"""

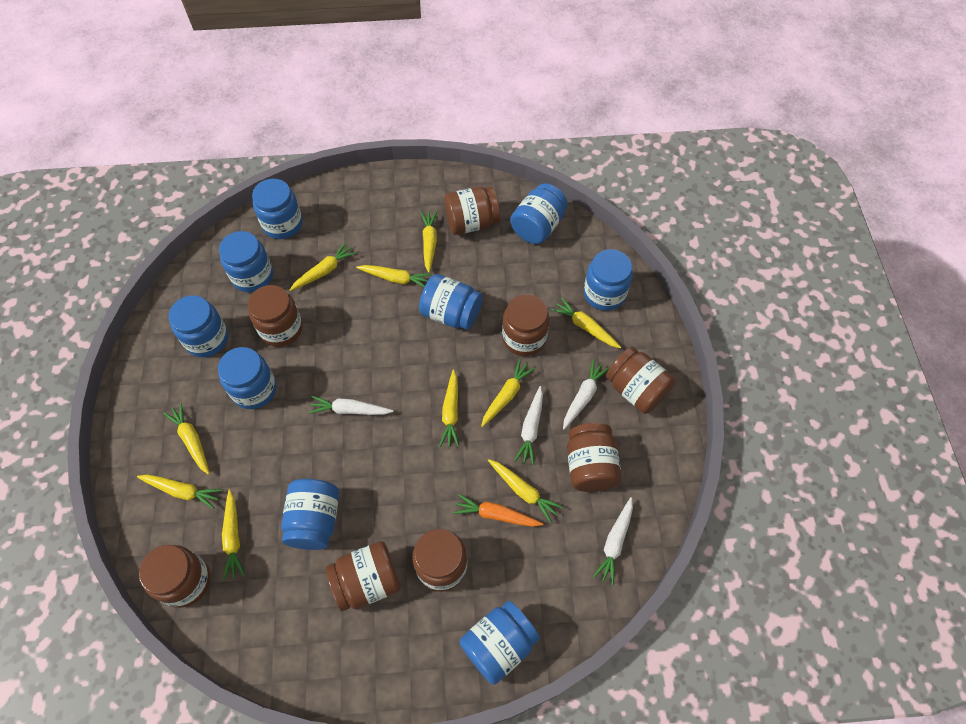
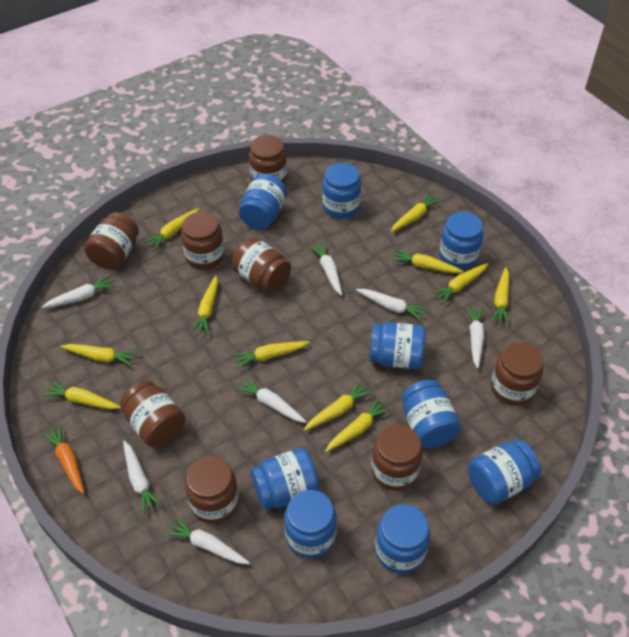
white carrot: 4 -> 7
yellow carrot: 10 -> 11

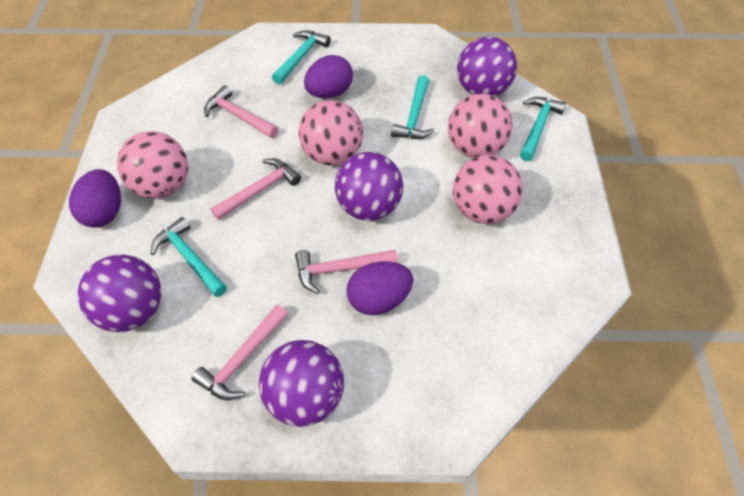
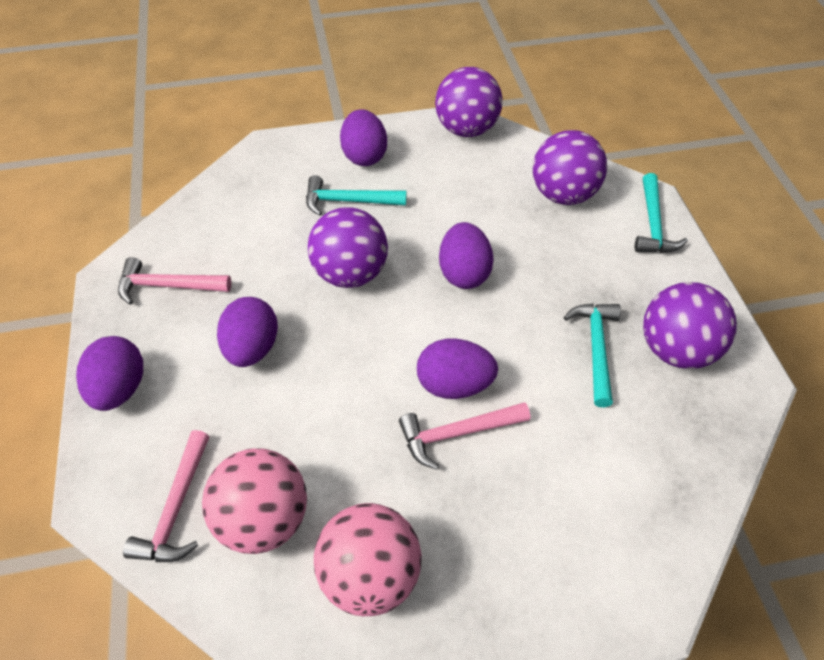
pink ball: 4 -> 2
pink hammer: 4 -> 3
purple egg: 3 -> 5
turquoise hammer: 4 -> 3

"""

WHAT YOU NEED TO DO → Output the data above in full and exactly, with every image left out.

RESULT →
white carrot: 4 -> 7
yellow carrot: 10 -> 11

pink ball: 4 -> 2
pink hammer: 4 -> 3
purple egg: 3 -> 5
turquoise hammer: 4 -> 3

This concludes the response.